TASK ITEM:
The material below holds a span beginning at the line with "cyan arrow: (415, 292)" and ending at the line with "green pentagon: (521, 531)". Quote that span exactly, both ends included, and only that span.

DATA RECORDS:
• • • • • • •

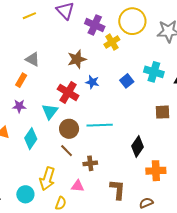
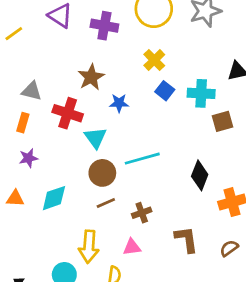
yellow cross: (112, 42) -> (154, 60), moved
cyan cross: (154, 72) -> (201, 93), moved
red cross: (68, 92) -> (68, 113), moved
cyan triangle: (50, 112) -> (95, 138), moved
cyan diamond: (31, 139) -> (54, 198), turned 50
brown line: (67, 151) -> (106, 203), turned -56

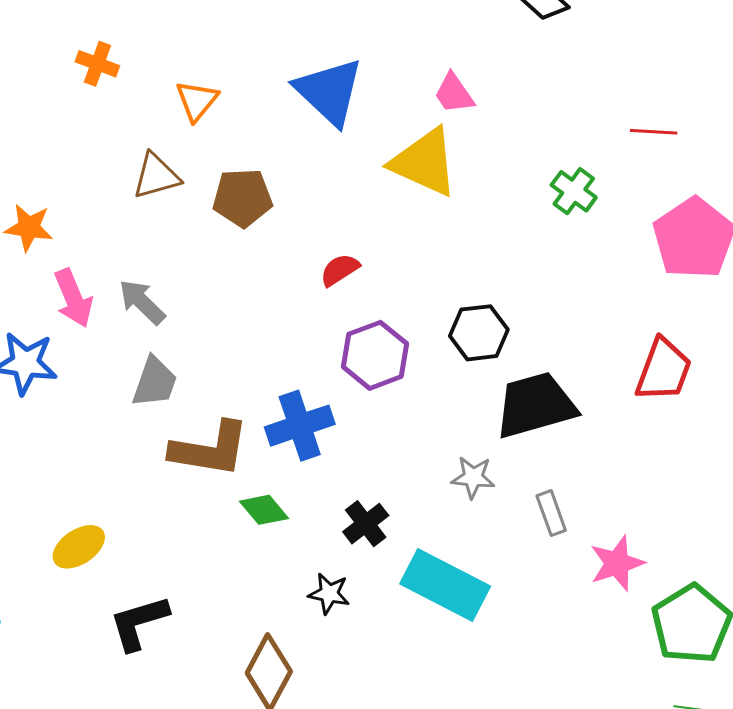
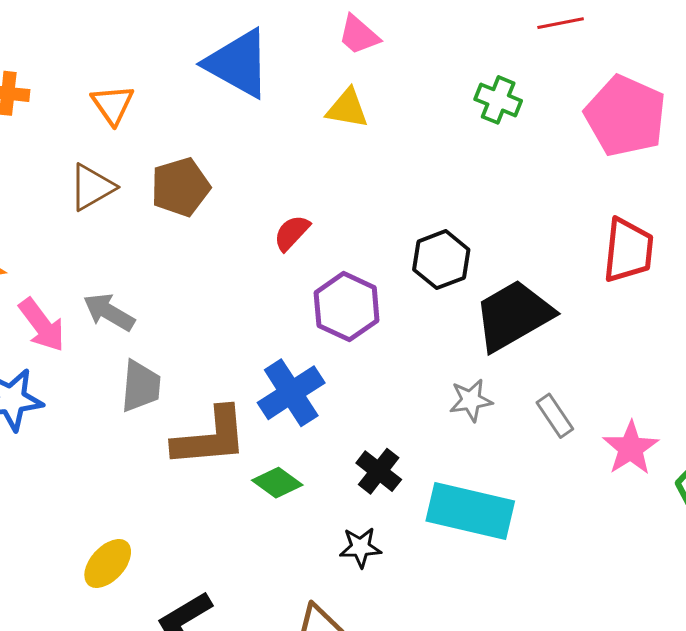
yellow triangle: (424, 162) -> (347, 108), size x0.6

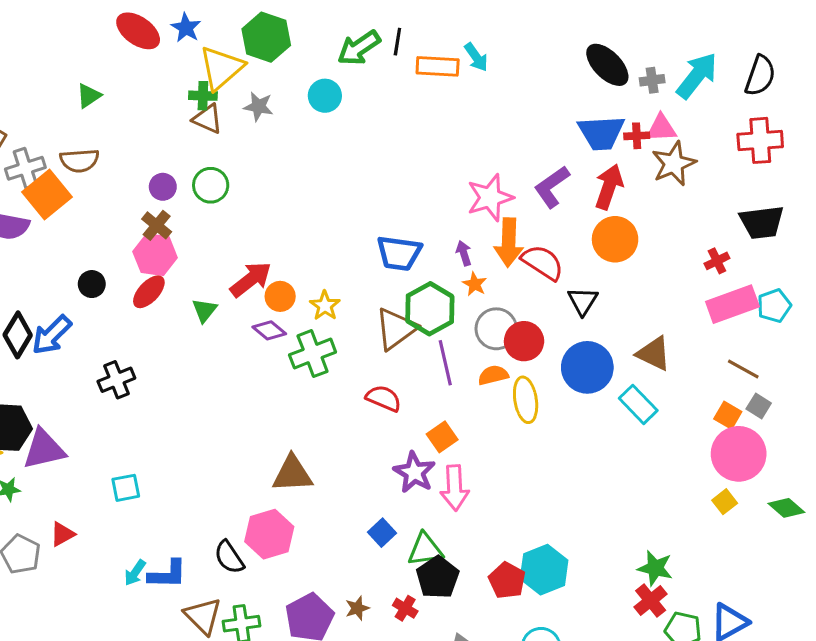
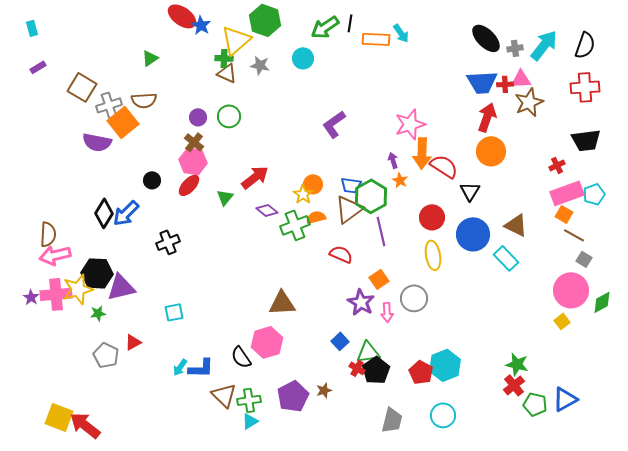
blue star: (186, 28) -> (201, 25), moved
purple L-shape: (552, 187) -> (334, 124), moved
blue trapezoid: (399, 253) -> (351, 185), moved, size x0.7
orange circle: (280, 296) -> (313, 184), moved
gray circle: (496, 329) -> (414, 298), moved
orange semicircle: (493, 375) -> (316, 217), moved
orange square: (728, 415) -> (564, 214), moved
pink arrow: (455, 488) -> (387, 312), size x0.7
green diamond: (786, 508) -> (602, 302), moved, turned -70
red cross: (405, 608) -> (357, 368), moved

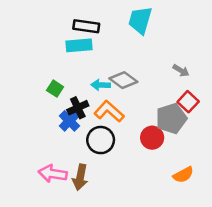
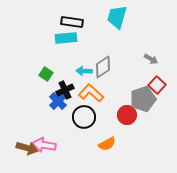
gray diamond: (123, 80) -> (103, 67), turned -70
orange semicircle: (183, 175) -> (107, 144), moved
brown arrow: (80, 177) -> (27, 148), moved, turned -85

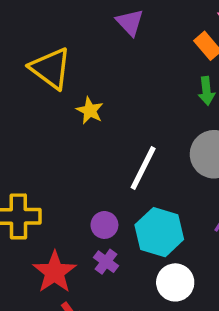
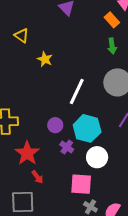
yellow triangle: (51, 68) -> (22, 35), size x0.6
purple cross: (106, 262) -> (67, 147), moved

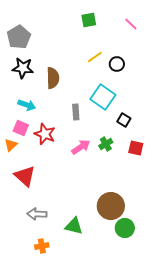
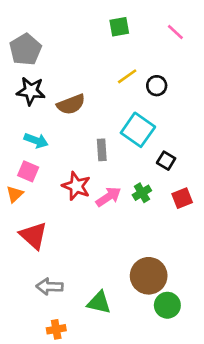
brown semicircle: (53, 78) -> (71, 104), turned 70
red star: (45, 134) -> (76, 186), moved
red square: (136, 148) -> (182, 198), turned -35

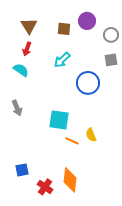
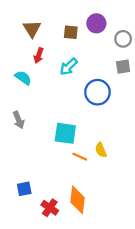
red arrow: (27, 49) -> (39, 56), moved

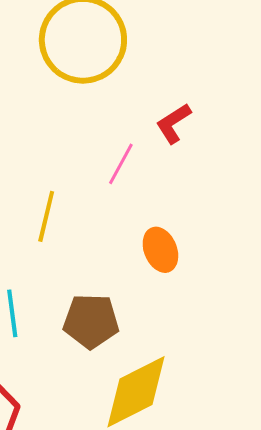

• • • • • • •

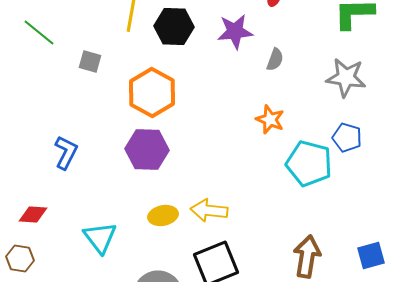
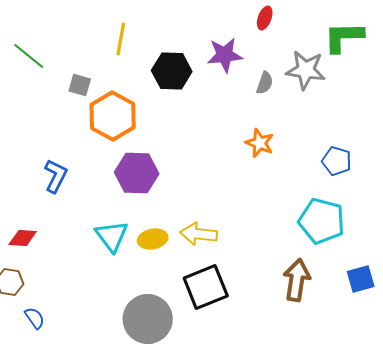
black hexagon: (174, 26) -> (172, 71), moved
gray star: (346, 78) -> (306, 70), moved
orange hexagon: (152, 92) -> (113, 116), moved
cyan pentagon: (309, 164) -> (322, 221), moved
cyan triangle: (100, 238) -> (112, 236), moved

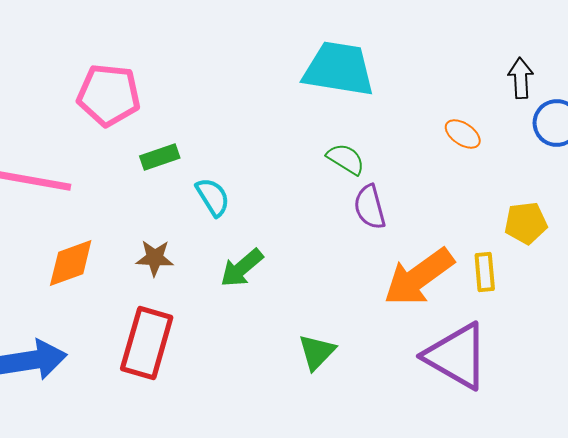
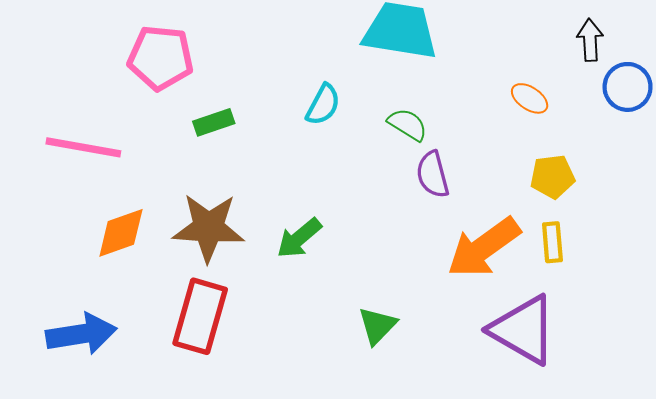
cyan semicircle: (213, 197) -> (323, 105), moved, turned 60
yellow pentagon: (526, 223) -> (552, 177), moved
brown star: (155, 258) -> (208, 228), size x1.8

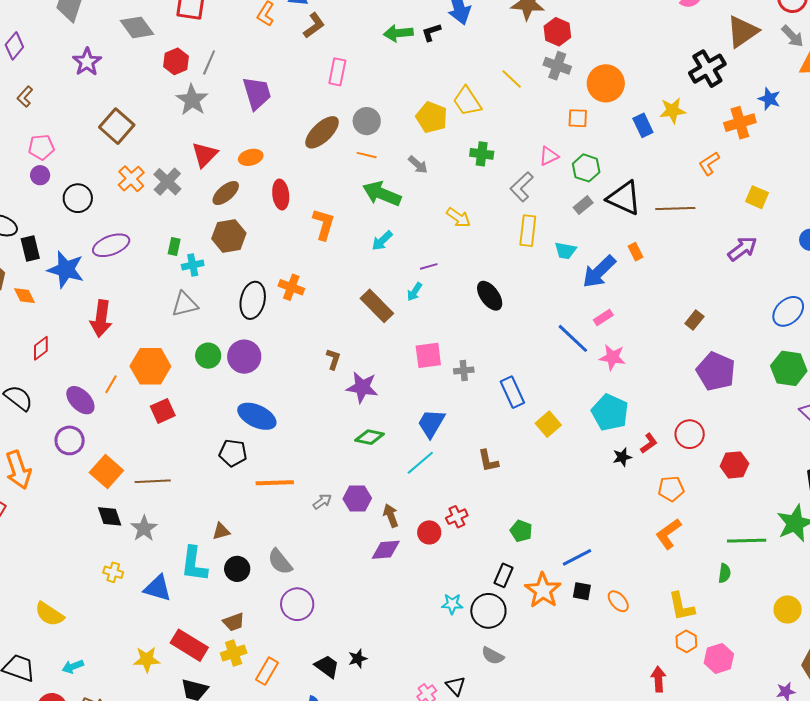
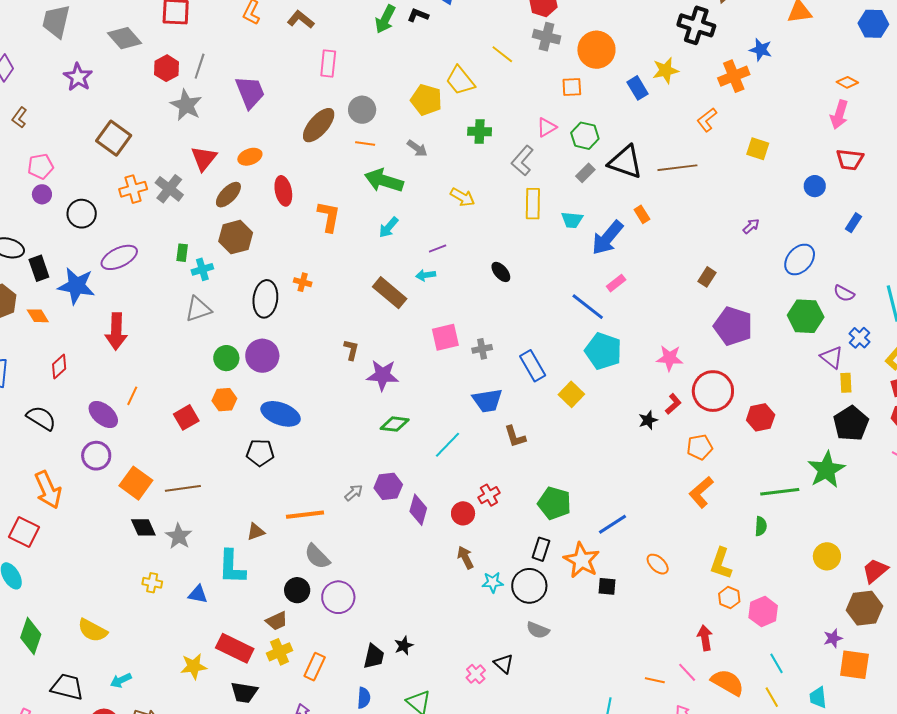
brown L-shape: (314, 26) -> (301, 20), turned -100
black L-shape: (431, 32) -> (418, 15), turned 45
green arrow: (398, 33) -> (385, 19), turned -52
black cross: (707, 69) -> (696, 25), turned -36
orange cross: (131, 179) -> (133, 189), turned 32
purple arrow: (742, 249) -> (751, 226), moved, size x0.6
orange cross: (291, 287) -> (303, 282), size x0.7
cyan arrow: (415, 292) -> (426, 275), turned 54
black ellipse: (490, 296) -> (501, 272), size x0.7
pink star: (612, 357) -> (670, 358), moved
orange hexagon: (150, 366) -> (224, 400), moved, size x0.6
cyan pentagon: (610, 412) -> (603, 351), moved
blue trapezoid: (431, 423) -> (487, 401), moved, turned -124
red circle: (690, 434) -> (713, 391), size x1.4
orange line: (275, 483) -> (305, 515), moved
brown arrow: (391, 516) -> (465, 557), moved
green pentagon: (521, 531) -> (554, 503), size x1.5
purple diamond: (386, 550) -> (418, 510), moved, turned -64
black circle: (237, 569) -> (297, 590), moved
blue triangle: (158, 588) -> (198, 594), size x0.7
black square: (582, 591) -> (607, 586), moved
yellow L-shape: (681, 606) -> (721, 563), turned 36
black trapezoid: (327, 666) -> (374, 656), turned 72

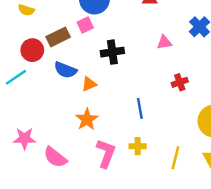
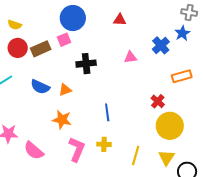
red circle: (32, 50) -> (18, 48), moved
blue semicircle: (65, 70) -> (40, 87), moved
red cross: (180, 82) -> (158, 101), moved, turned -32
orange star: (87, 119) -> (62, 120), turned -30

• • • • • • •

RESPONSE TO THIS TASK:
cyan arrow: (415, 292) -> (426, 275), turned 54
black ellipse: (490, 296) -> (501, 272), size x0.7
pink star: (612, 357) -> (670, 358), moved
orange hexagon: (150, 366) -> (224, 400), moved, size x0.6
cyan pentagon: (610, 412) -> (603, 351), moved
blue trapezoid: (431, 423) -> (487, 401), moved, turned -124
red circle: (690, 434) -> (713, 391), size x1.4
orange line: (275, 483) -> (305, 515), moved
brown arrow: (391, 516) -> (465, 557), moved
green pentagon: (521, 531) -> (554, 503), size x1.5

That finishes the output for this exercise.